▶ [The problem]
Apart from the images, the records below need to be copied exactly.

Data supplied START

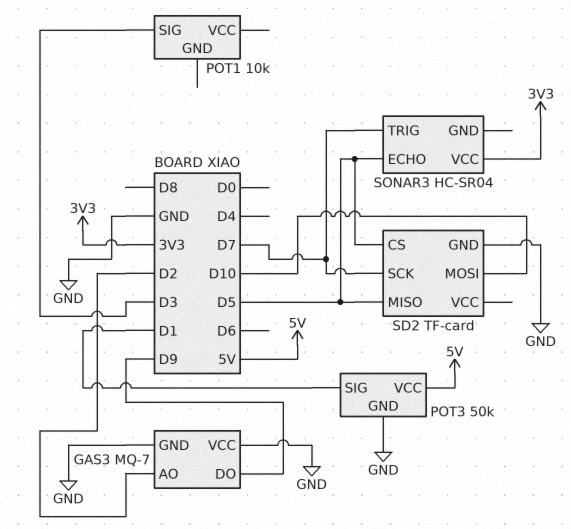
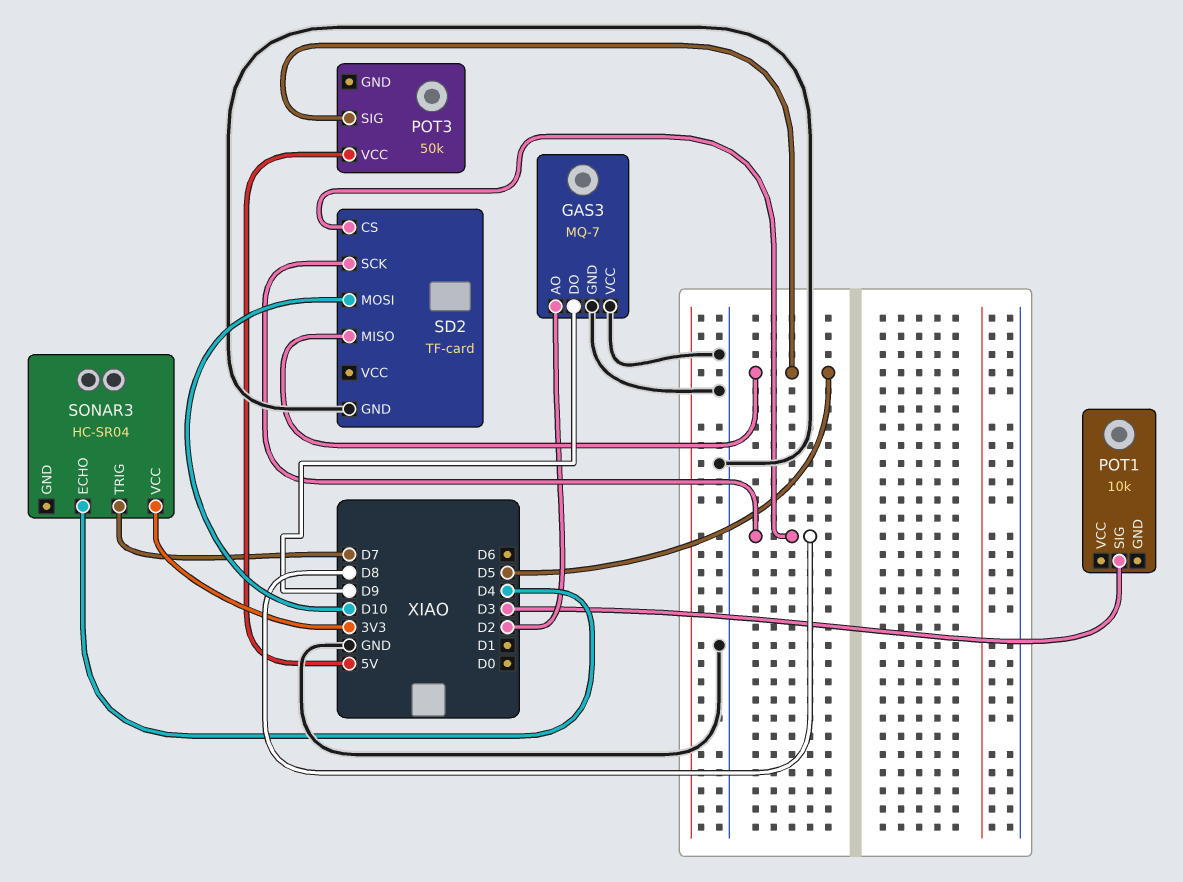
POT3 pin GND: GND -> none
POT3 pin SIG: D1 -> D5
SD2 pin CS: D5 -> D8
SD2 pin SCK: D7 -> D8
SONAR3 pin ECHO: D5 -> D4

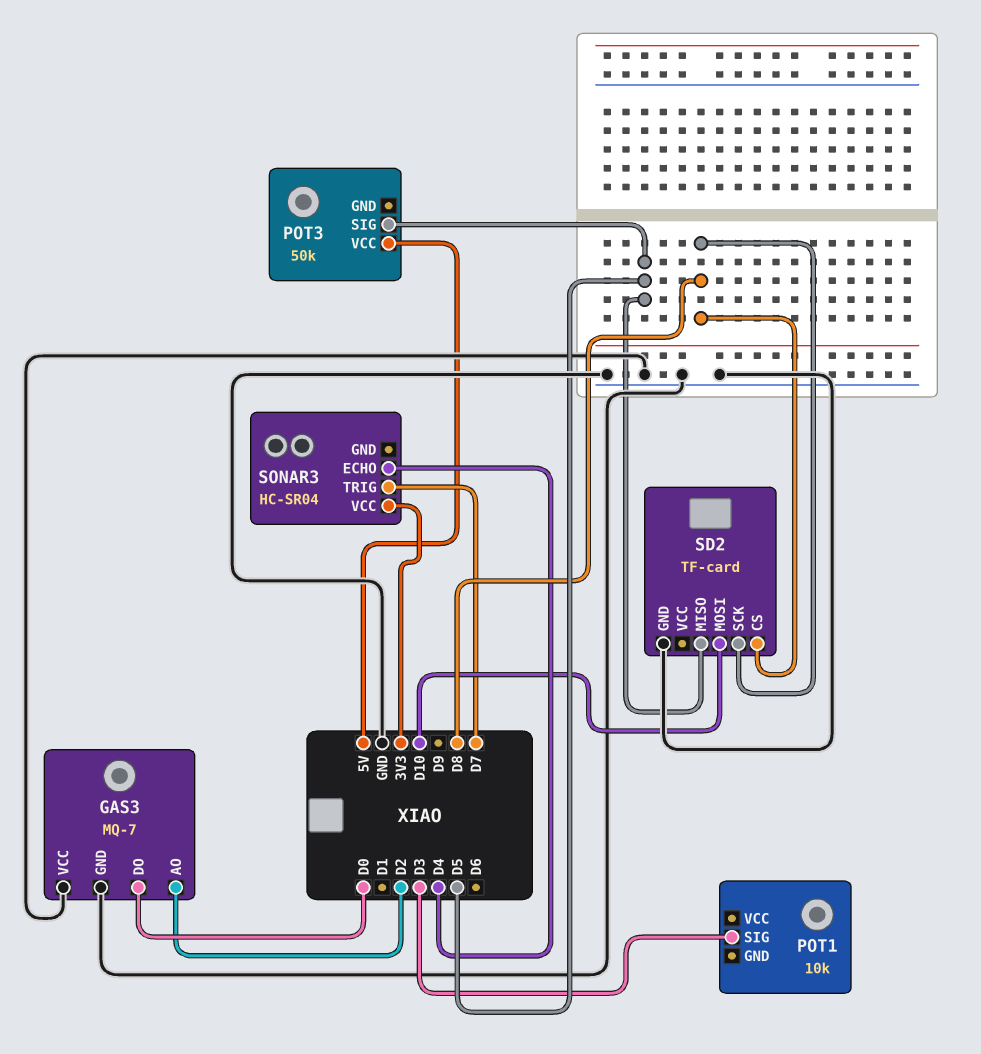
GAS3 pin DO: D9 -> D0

Data supplied END

▶ [Solution to the exercise]
POT3 pin GND: GND -> none
POT3 pin SIG: D1 -> D5
SD2 pin CS: D5 -> D8
SD2 pin SCK: D7 -> D8
SONAR3 pin ECHO: D5 -> D4

GAS3 pin DO: D9 -> D0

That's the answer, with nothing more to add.